:: INPUT ::
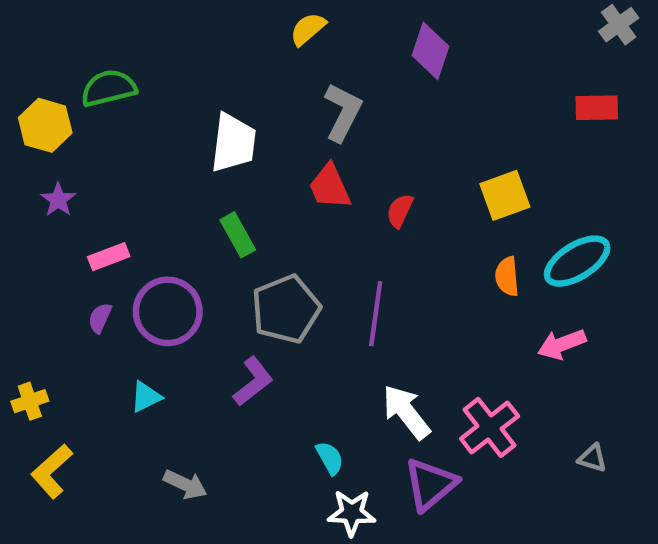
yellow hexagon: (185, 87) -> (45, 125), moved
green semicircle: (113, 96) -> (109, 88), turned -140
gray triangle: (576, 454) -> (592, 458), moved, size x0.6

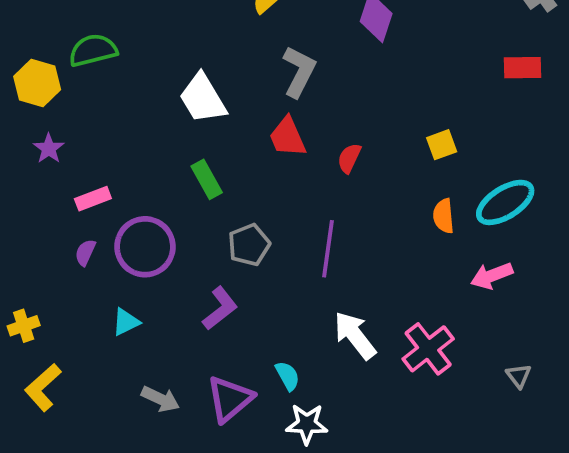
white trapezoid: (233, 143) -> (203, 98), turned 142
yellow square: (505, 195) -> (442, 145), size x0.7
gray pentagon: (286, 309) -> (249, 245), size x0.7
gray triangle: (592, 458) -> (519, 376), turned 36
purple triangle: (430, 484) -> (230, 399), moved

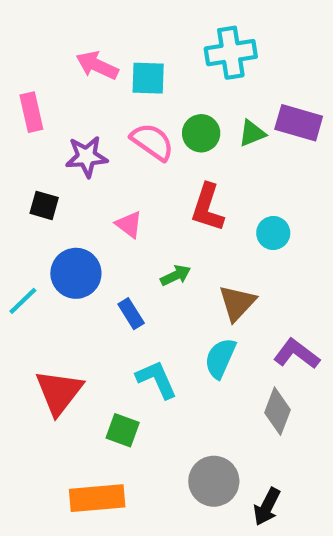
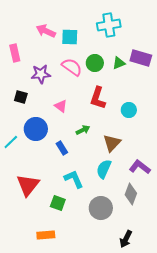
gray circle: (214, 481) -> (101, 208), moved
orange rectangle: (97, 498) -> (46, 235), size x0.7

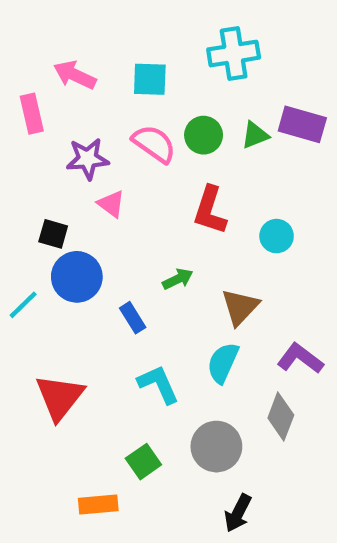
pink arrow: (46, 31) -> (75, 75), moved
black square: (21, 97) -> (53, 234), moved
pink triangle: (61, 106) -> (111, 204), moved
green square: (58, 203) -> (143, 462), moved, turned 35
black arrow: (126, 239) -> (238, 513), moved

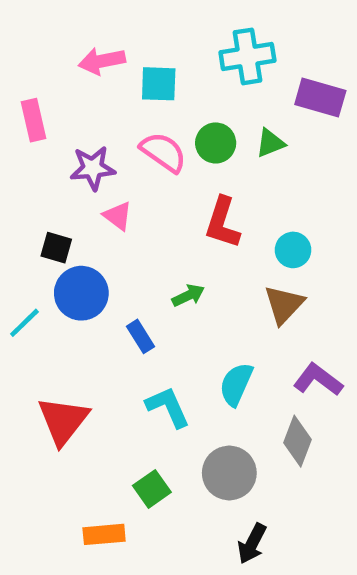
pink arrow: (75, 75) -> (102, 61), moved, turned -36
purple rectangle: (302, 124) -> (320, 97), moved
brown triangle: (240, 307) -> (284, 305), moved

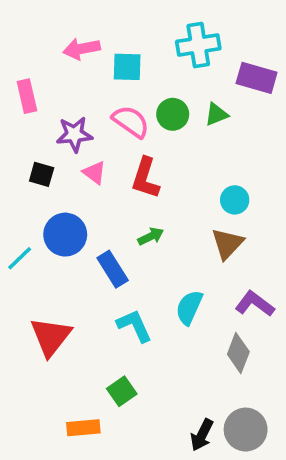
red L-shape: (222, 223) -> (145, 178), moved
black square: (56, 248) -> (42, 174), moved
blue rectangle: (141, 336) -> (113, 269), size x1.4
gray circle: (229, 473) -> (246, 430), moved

* * *

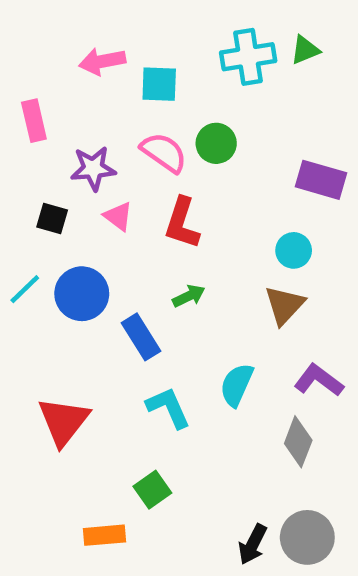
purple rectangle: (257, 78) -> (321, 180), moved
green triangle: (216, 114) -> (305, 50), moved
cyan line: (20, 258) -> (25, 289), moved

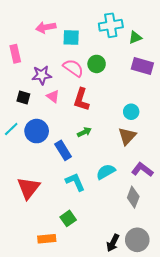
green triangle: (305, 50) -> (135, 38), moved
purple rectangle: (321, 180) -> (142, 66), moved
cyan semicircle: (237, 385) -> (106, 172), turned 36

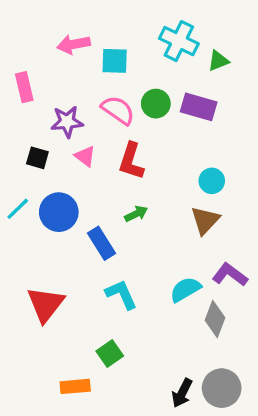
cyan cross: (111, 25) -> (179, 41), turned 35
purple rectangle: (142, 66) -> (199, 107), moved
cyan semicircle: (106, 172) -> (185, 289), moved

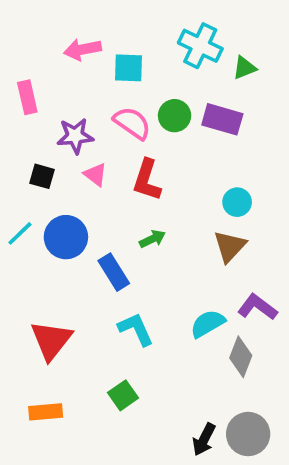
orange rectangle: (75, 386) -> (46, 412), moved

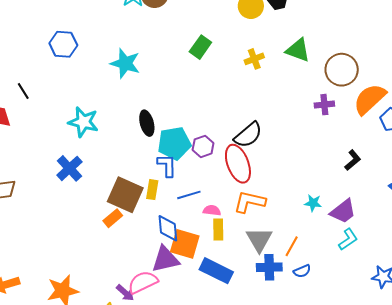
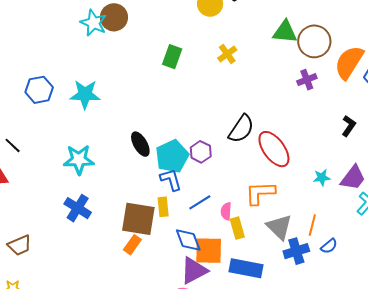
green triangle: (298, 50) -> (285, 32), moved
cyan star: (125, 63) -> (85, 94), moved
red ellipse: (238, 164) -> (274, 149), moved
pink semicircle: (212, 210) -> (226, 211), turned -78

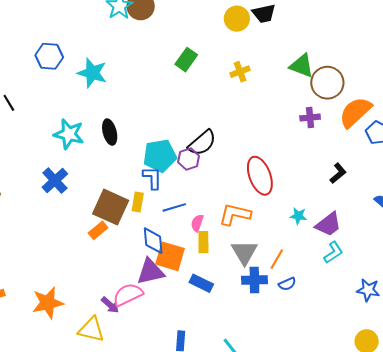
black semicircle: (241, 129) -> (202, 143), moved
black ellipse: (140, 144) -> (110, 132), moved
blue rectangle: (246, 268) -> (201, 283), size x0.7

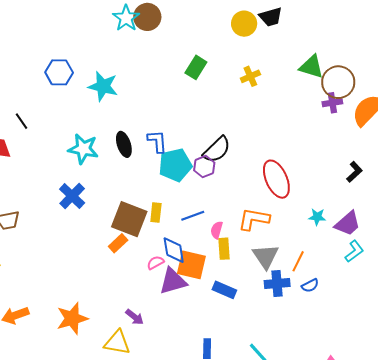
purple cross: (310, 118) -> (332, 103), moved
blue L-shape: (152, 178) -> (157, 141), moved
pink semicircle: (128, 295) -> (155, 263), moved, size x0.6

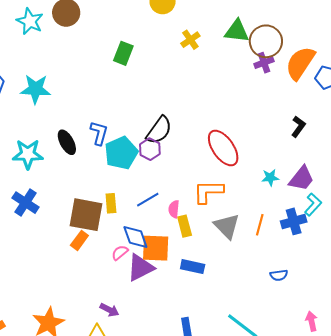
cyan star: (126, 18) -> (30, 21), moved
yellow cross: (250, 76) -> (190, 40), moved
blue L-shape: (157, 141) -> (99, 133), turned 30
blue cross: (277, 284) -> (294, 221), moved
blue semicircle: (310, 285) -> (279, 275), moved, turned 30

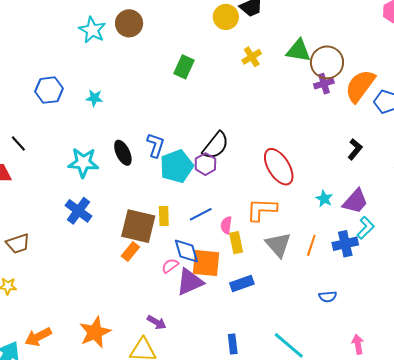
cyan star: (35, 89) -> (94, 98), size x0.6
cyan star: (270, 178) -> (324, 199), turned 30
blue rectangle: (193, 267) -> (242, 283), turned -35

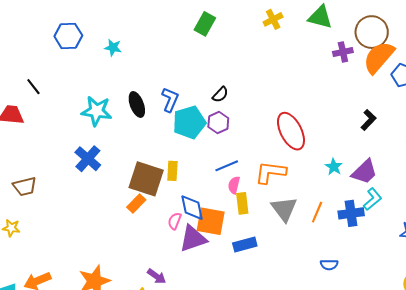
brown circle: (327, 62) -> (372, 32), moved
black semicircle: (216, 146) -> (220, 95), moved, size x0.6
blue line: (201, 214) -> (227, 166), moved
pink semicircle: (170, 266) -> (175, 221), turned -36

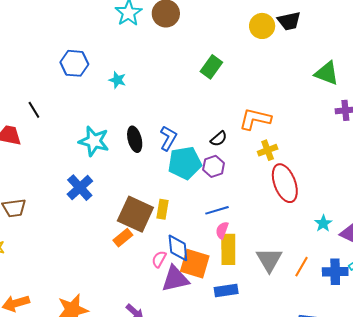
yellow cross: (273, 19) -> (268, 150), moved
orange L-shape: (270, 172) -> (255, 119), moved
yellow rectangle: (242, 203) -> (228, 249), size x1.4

* * *

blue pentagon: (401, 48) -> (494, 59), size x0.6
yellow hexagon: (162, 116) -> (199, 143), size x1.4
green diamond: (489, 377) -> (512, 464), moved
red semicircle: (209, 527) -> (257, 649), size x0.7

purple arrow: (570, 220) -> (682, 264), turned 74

:: WHAT THE TASK REQUIRES ::
Return, from the material above, every line with the word "yellow".

:: OUTPUT ::
yellow hexagon: (185, 87) -> (45, 125), moved
yellow square: (505, 195) -> (442, 145), size x0.7
yellow cross: (250, 76) -> (190, 40), moved
yellow cross: (273, 19) -> (268, 150), moved
yellow rectangle: (242, 203) -> (228, 249), size x1.4
yellow hexagon: (162, 116) -> (199, 143), size x1.4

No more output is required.